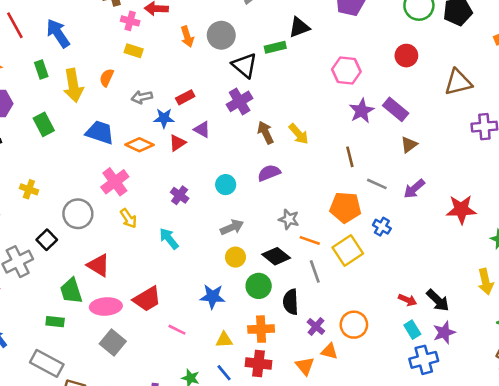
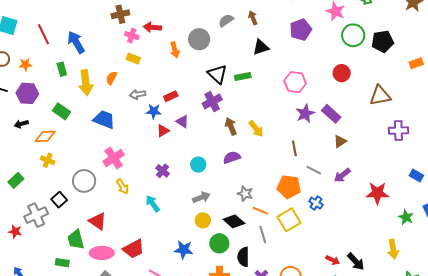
gray circle: (221, 35) -> (199, 39), moved
green rectangle: (275, 47) -> (243, 77), moved
green rectangle: (44, 124) -> (61, 111), turned -30
orange diamond: (139, 145) -> (45, 136), moved, turned -30

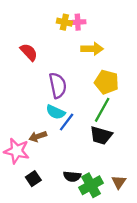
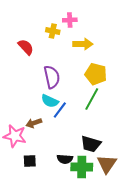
yellow cross: (64, 22) -> (53, 31), moved
black trapezoid: (101, 135) -> (91, 144), moved
black square: (33, 179) -> (30, 161), turned 32
brown triangle: (119, 182) -> (107, 164), size x1.5
green cross: (91, 185) -> (82, 167), turned 30

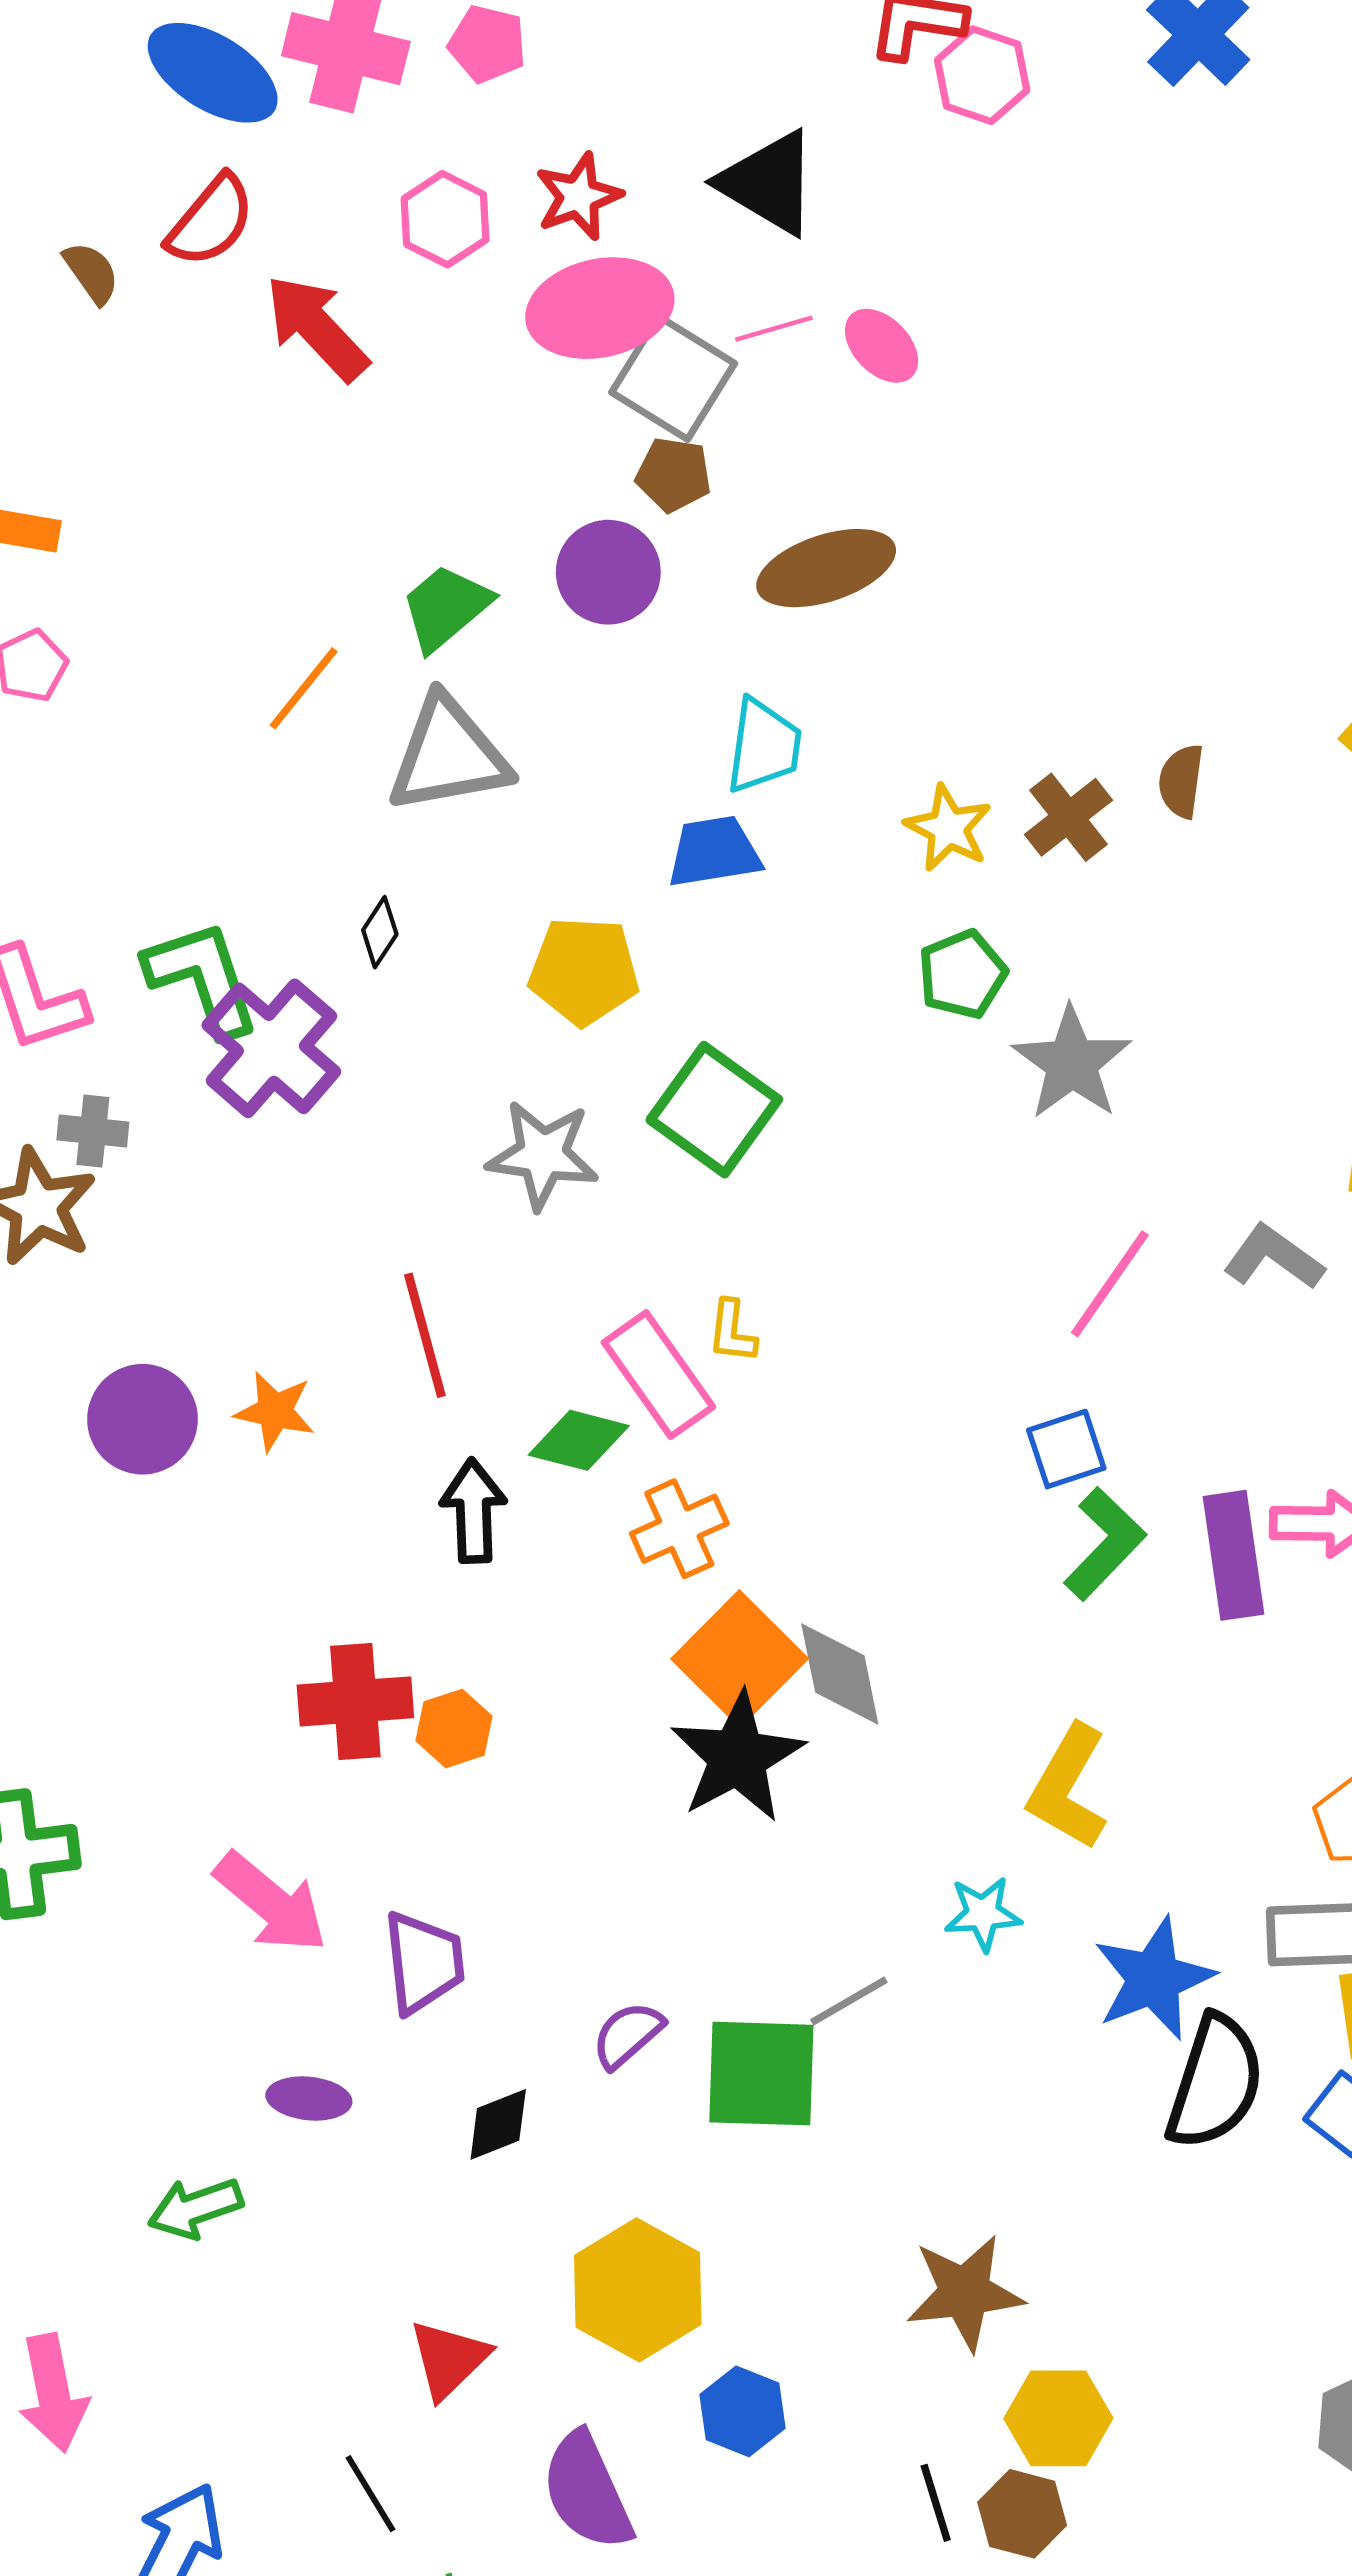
************
What is expected. Skip the pictures and print exactly the lines from the one containing "black square: (33, 179)" through the end of the records above.

Written answer.
black square: (33, 179) -> (30, 161), turned 32
brown triangle: (119, 182) -> (107, 164), size x1.5
green cross: (91, 185) -> (82, 167), turned 30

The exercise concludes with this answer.